WORK TO BE COMPLETED -> Print the entries in full, word for word, but not the pictures.

[Collected data]
====

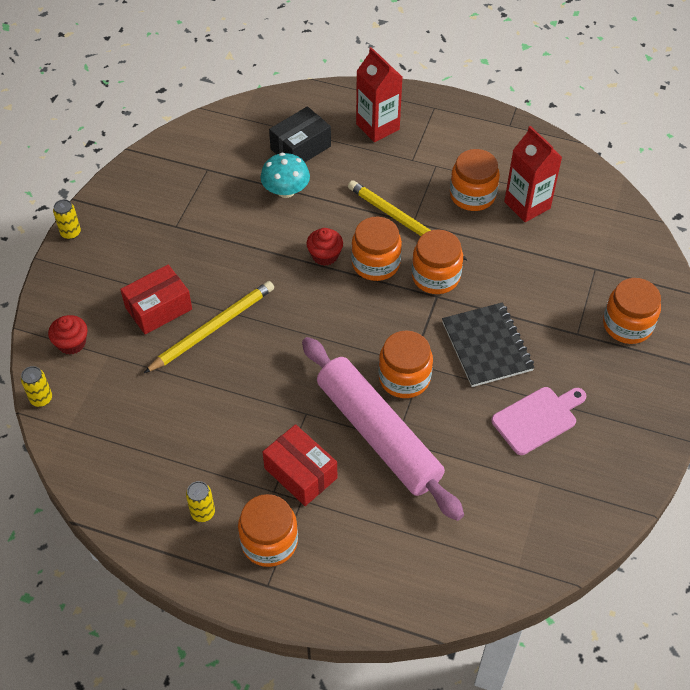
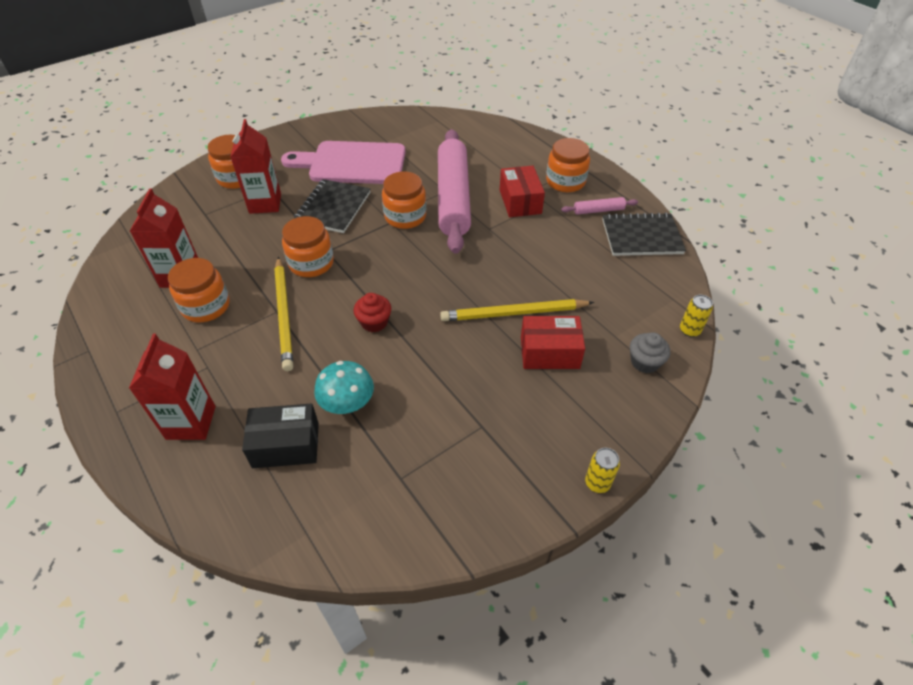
camera: 145 degrees left, 5 degrees down
(72, 343) = (644, 362): red cupcake -> grey cupcake
(134, 498) = (641, 237): none -> black notebook
(203, 512) = (598, 210): yellow can -> pink rolling pin
(375, 263) = (342, 295): orange jar -> none
(537, 419) = (352, 163): pink cutting board -> pink cutting board, size x1.69
(557, 312) = (265, 203): none -> red carton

====

SOLUTION TO THE EXERCISE ->
camera: 145 degrees left, 5 degrees down
(72, 343) = (644, 362): red cupcake -> grey cupcake
(134, 498) = (641, 237): none -> black notebook
(203, 512) = (598, 210): yellow can -> pink rolling pin
(375, 263) = (342, 295): orange jar -> none
(537, 419) = (352, 163): pink cutting board -> pink cutting board, size x1.69
(557, 312) = (265, 203): none -> red carton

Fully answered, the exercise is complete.